• [Problem to work on]
Looking at the listing below, how many lines include "green"? Answer with the number only.

● ● ● ●

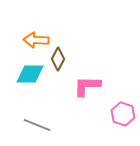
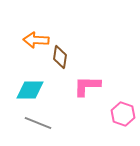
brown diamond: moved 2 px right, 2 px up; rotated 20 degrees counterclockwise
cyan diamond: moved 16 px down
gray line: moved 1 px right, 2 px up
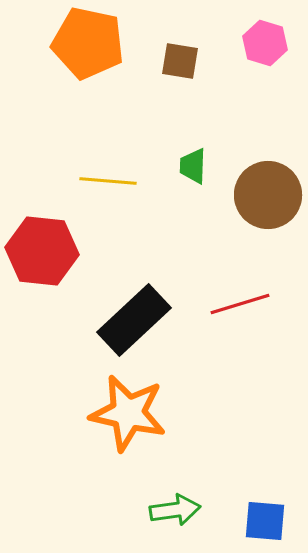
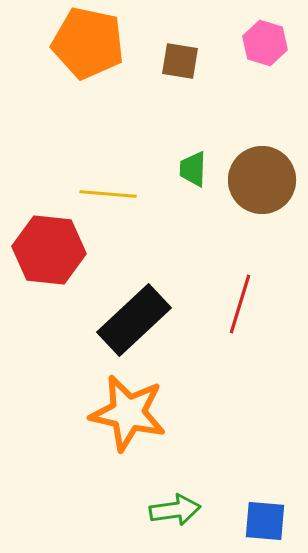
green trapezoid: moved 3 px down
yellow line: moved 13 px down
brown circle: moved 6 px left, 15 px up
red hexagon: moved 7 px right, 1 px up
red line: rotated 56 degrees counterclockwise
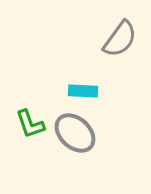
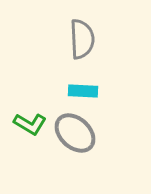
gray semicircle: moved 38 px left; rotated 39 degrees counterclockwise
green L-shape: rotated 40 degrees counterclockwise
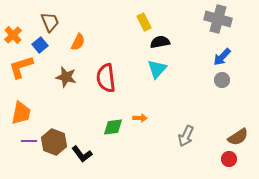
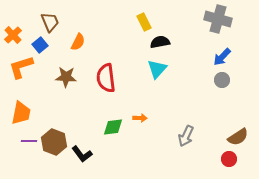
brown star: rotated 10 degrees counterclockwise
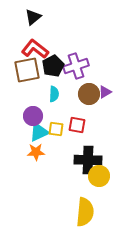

● ● ● ●

• [Response for this exercise]
2